==== Input material ====

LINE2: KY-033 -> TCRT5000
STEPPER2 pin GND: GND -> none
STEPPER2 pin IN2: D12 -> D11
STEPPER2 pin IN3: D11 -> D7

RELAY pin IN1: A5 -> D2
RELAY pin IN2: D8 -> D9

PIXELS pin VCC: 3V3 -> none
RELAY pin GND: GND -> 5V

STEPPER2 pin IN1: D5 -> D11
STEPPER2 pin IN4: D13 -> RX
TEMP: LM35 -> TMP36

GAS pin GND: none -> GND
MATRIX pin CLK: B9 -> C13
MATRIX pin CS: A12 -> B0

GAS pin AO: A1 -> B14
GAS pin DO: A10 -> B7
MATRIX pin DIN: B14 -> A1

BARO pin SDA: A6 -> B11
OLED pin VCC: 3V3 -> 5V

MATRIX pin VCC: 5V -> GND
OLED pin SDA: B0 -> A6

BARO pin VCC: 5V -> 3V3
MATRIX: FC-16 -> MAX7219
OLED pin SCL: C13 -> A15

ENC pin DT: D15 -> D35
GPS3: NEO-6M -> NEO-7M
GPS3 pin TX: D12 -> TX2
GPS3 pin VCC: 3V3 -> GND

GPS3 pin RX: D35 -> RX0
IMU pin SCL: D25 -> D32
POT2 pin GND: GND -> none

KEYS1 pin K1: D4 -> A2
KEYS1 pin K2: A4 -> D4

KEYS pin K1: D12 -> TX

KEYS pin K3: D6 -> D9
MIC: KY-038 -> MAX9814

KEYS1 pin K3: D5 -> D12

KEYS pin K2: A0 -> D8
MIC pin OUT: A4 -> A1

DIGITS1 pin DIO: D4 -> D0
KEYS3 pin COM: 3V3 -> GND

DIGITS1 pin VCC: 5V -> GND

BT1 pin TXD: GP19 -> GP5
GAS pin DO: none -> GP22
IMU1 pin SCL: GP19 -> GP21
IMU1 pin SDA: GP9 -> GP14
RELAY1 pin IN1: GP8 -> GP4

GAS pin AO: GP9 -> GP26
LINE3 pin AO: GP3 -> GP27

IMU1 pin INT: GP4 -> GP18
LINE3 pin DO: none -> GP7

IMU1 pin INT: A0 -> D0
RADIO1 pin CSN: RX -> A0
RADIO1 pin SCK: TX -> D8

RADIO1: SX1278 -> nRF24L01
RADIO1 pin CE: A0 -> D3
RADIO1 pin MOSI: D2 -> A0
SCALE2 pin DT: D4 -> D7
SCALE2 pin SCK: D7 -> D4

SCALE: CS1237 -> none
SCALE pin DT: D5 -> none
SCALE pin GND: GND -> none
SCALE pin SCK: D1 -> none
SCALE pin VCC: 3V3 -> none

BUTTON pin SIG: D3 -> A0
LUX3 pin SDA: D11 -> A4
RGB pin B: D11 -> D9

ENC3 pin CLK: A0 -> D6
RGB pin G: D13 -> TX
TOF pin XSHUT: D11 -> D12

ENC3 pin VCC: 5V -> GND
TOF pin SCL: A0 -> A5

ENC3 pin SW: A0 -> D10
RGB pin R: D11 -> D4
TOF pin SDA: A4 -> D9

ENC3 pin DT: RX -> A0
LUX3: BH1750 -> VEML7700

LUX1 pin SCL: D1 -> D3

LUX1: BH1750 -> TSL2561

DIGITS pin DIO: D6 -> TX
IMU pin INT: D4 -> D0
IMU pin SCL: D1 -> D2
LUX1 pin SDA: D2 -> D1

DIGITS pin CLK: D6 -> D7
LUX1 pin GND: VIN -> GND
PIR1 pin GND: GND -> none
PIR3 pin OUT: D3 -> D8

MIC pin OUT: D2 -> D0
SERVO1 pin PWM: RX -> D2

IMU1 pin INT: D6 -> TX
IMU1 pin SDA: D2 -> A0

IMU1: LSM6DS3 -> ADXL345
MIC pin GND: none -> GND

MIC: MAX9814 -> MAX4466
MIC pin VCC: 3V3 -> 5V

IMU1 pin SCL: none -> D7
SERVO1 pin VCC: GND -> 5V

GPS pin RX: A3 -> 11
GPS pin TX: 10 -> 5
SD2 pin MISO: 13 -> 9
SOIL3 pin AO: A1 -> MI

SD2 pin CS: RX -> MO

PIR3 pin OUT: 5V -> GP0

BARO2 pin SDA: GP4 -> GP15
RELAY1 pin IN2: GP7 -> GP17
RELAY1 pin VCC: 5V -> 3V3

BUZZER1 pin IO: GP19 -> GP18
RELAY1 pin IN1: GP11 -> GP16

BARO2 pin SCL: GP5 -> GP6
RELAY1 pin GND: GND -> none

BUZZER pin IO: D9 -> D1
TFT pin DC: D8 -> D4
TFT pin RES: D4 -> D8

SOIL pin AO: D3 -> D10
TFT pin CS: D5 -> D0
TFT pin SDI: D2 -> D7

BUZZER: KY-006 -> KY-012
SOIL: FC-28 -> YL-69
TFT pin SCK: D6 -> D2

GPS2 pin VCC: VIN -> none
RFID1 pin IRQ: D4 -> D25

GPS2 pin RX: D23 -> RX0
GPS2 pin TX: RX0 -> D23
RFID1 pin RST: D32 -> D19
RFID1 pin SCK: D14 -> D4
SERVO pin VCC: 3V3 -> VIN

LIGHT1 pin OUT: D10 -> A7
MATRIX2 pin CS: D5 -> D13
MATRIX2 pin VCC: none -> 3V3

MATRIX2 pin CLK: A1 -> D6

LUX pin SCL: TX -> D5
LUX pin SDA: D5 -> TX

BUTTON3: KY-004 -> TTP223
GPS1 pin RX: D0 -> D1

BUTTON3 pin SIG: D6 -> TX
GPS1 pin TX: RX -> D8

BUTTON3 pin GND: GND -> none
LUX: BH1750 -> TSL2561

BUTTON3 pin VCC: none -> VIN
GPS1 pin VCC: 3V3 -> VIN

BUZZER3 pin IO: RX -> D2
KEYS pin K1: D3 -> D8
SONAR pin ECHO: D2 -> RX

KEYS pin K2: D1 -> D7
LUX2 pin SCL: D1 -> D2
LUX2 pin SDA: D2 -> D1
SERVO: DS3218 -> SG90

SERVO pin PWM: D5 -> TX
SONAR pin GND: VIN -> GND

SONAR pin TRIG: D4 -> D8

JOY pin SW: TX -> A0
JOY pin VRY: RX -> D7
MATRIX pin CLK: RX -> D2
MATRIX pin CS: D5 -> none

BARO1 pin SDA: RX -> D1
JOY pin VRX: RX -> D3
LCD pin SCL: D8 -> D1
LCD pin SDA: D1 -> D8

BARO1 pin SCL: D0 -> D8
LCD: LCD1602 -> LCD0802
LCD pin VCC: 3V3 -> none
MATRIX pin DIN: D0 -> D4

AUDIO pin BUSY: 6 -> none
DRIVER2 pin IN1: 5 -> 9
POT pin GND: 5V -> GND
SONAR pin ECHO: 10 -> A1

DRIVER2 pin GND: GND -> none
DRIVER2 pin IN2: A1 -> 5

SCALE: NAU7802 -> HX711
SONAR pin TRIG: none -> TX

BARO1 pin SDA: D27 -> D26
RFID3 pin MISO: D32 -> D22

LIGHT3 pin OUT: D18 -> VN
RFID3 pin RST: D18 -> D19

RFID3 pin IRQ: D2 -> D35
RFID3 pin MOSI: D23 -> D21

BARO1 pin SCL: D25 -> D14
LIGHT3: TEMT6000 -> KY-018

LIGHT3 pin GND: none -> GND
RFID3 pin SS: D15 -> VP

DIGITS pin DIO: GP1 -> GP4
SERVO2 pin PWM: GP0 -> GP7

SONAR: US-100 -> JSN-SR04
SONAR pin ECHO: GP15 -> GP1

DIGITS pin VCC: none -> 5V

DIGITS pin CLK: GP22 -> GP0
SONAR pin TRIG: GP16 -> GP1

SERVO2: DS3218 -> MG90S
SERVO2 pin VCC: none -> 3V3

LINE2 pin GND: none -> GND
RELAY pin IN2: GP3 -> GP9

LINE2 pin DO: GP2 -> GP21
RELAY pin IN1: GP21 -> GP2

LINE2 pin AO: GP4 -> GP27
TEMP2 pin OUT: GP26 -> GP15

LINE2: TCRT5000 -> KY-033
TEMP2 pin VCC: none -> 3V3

====

Reproduce the lines of the records exactly, from the first one through the line that contains "RADIO1 pin MOSI: D2 -> A0".

§ **Problem solution**:
LINE2: KY-033 -> TCRT5000
STEPPER2 pin GND: GND -> none
STEPPER2 pin IN2: D12 -> D11
STEPPER2 pin IN3: D11 -> D7

RELAY pin IN1: A5 -> D2
RELAY pin IN2: D8 -> D9

PIXELS pin VCC: 3V3 -> none
RELAY pin GND: GND -> 5V

STEPPER2 pin IN1: D5 -> D11
STEPPER2 pin IN4: D13 -> RX
TEMP: LM35 -> TMP36

GAS pin GND: none -> GND
MATRIX pin CLK: B9 -> C13
MATRIX pin CS: A12 -> B0

GAS pin AO: A1 -> B14
GAS pin DO: A10 -> B7
MATRIX pin DIN: B14 -> A1

BARO pin SDA: A6 -> B11
OLED pin VCC: 3V3 -> 5V

MATRIX pin VCC: 5V -> GND
OLED pin SDA: B0 -> A6

BARO pin VCC: 5V -> 3V3
MATRIX: FC-16 -> MAX7219
OLED pin SCL: C13 -> A15

ENC pin DT: D15 -> D35
GPS3: NEO-6M -> NEO-7M
GPS3 pin TX: D12 -> TX2
GPS3 pin VCC: 3V3 -> GND

GPS3 pin RX: D35 -> RX0
IMU pin SCL: D25 -> D32
POT2 pin GND: GND -> none

KEYS1 pin K1: D4 -> A2
KEYS1 pin K2: A4 -> D4

KEYS pin K1: D12 -> TX

KEYS pin K3: D6 -> D9
MIC: KY-038 -> MAX9814

KEYS1 pin K3: D5 -> D12

KEYS pin K2: A0 -> D8
MIC pin OUT: A4 -> A1

DIGITS1 pin DIO: D4 -> D0
KEYS3 pin COM: 3V3 -> GND

DIGITS1 pin VCC: 5V -> GND

BT1 pin TXD: GP19 -> GP5
GAS pin DO: none -> GP22
IMU1 pin SCL: GP19 -> GP21
IMU1 pin SDA: GP9 -> GP14
RELAY1 pin IN1: GP8 -> GP4

GAS pin AO: GP9 -> GP26
LINE3 pin AO: GP3 -> GP27

IMU1 pin INT: GP4 -> GP18
LINE3 pin DO: none -> GP7

IMU1 pin INT: A0 -> D0
RADIO1 pin CSN: RX -> A0
RADIO1 pin SCK: TX -> D8

RADIO1: SX1278 -> nRF24L01
RADIO1 pin CE: A0 -> D3
RADIO1 pin MOSI: D2 -> A0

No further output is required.